> _EXERCISE AIM_: Only the pictures are to be left out; write out the rest of the data exactly.

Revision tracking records
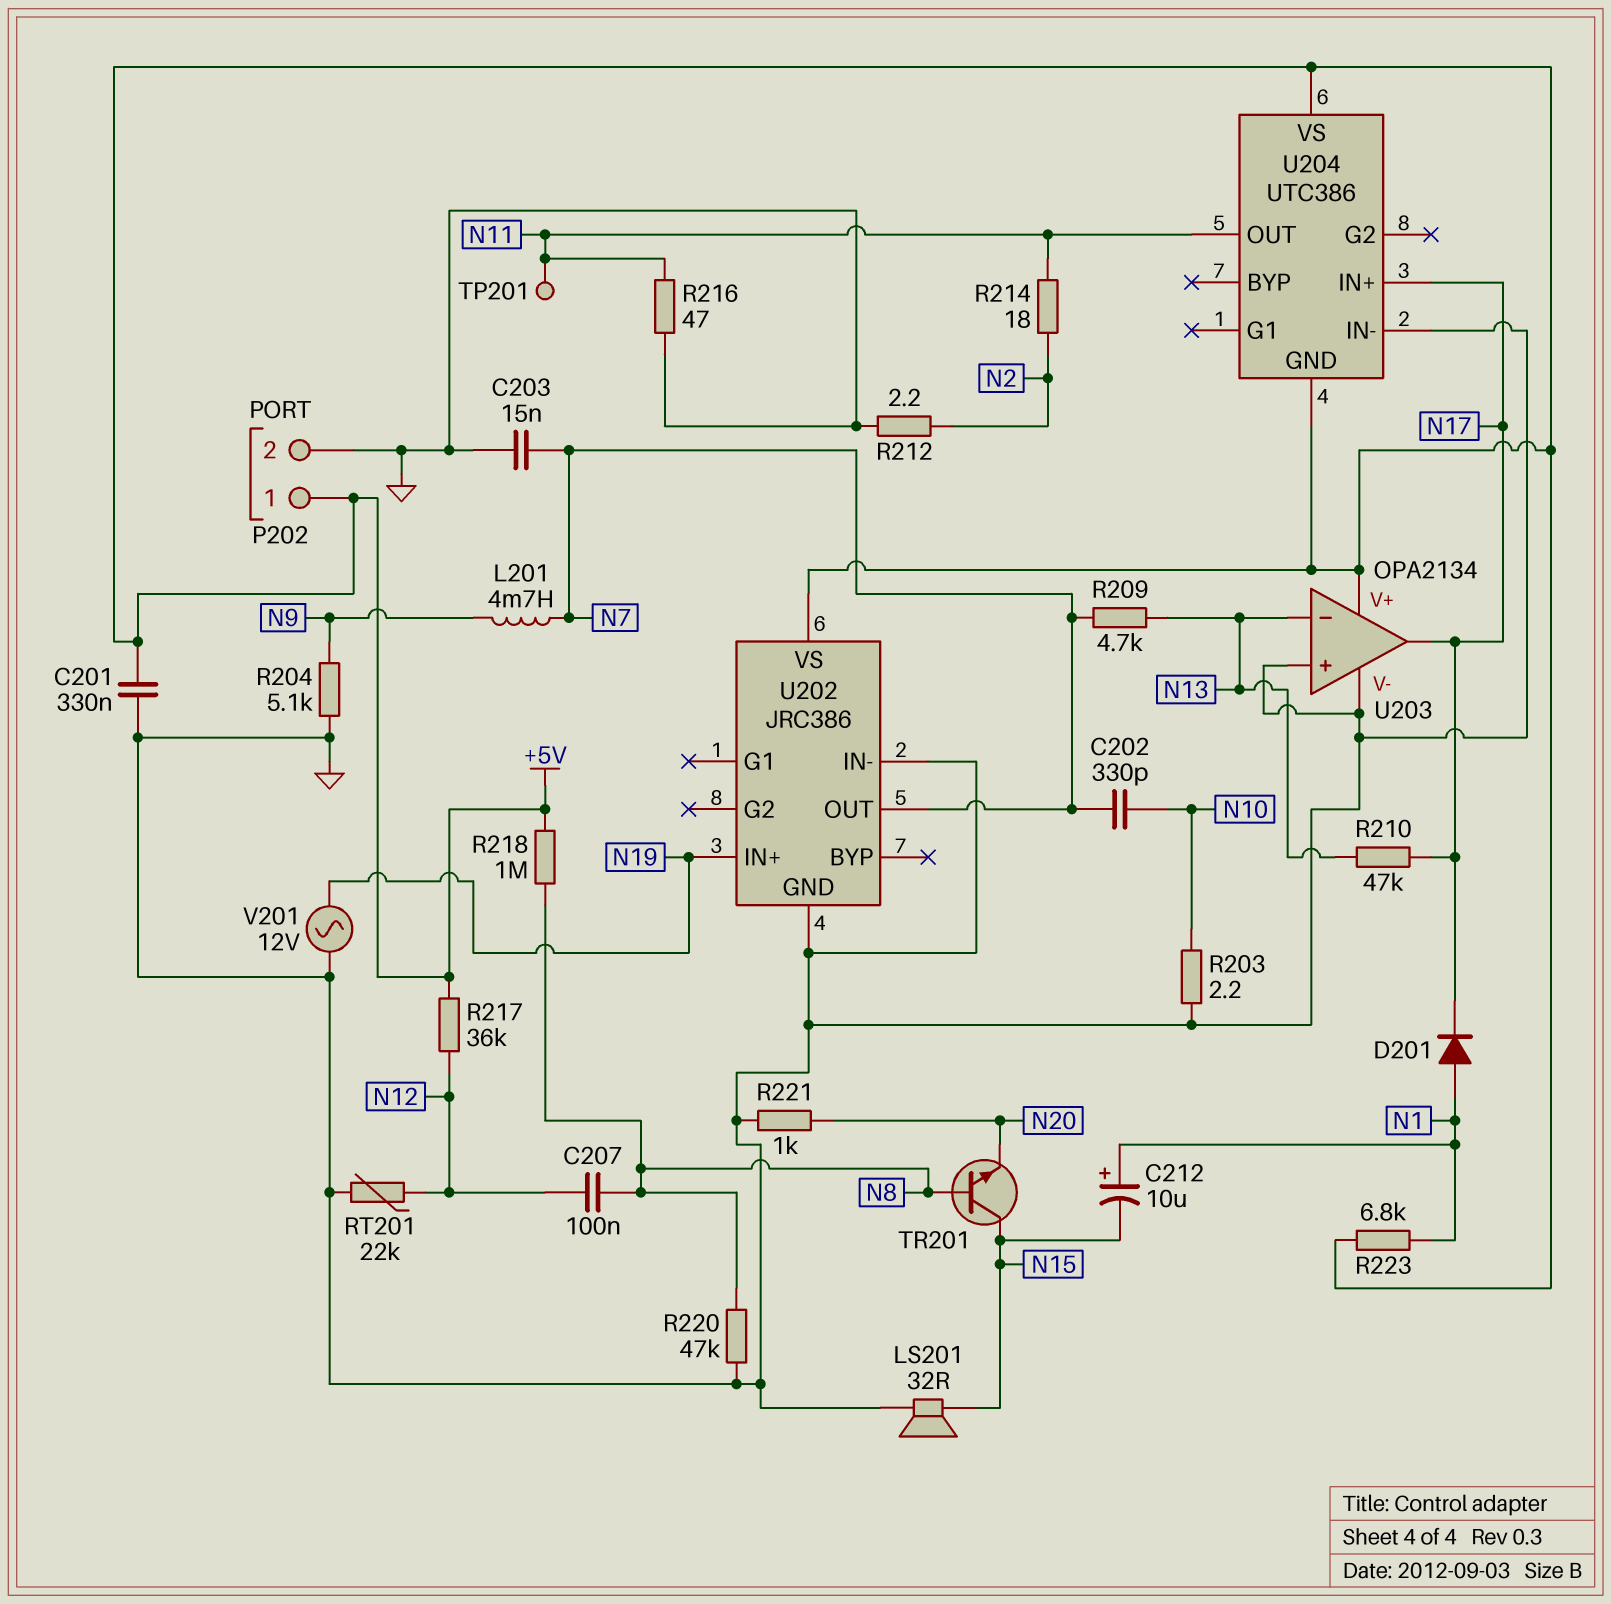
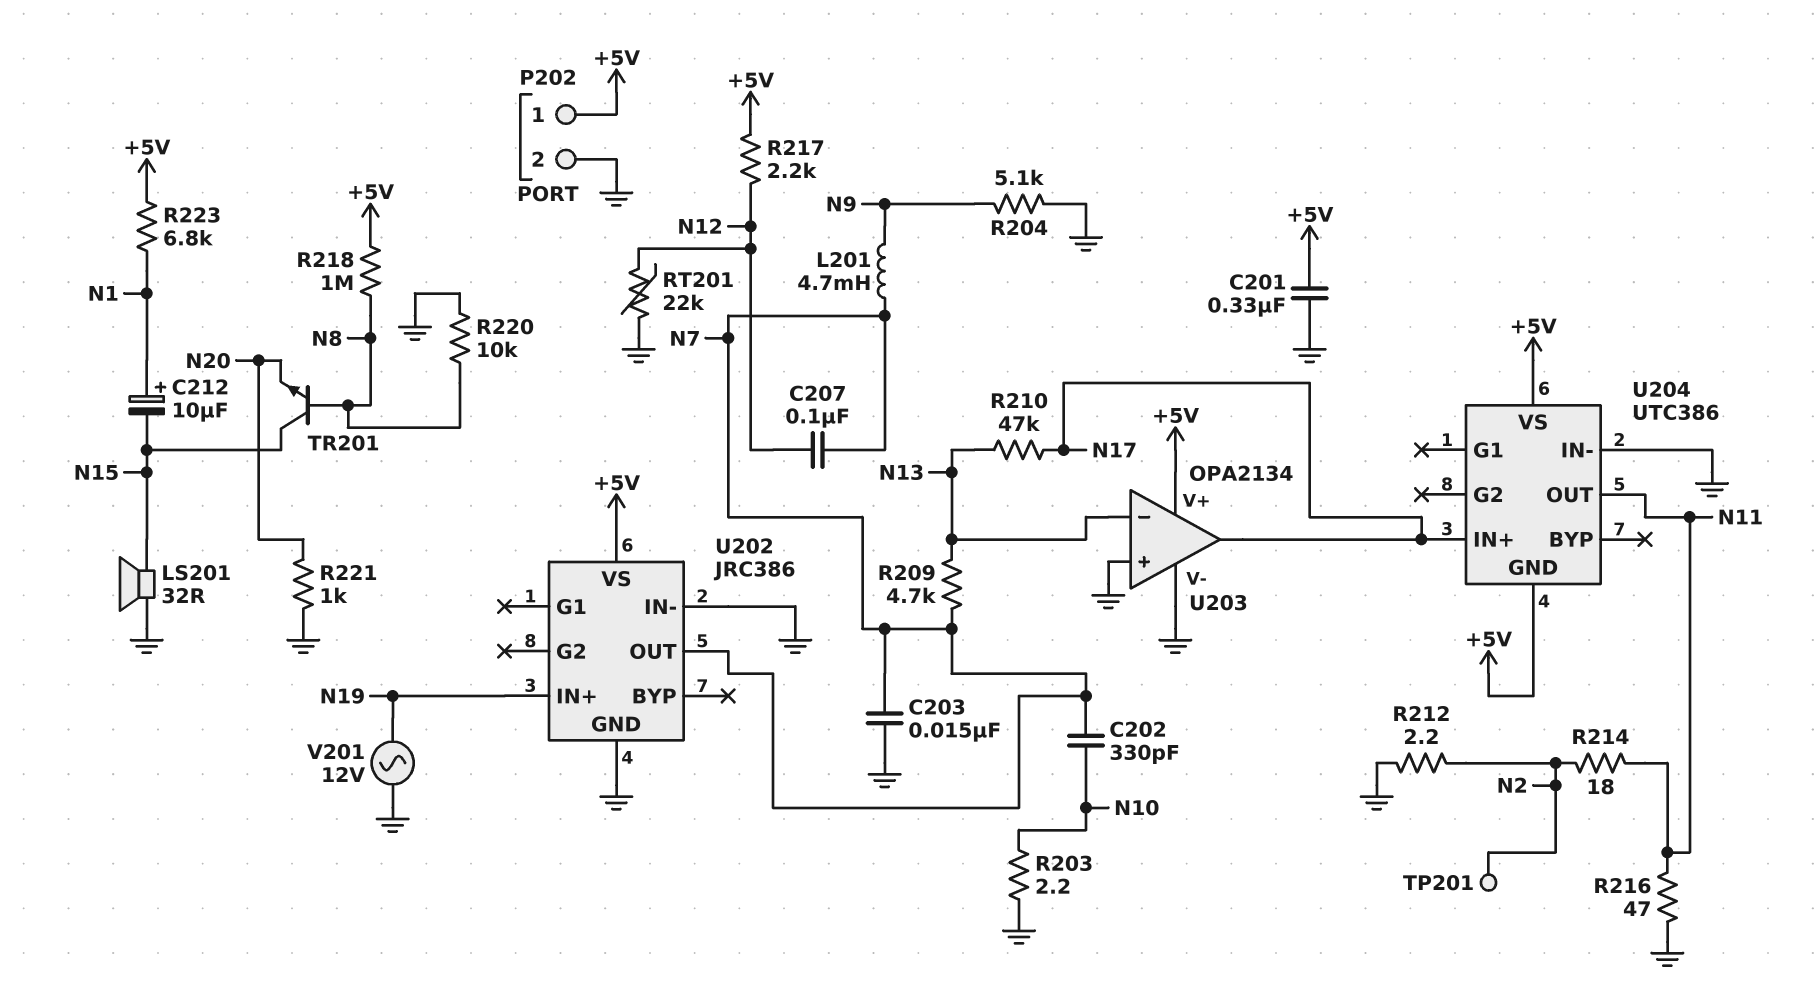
C207: 100nF (N8, N12) -> 100nF (N7, N12)
D201: diode (A N1, K N17) -> none
R217: 36k (+5V, N12) -> 2.2k (+5V, N12)
R220: 47k (GND, N8) -> 10k (GND, N8)
TP201: test point (N11) -> test point (N2)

> _RESPONSE BOX_:
C207: 100nF (N8, N12) -> 100nF (N7, N12)
D201: diode (A N1, K N17) -> none
R217: 36k (+5V, N12) -> 2.2k (+5V, N12)
R220: 47k (GND, N8) -> 10k (GND, N8)
TP201: test point (N11) -> test point (N2)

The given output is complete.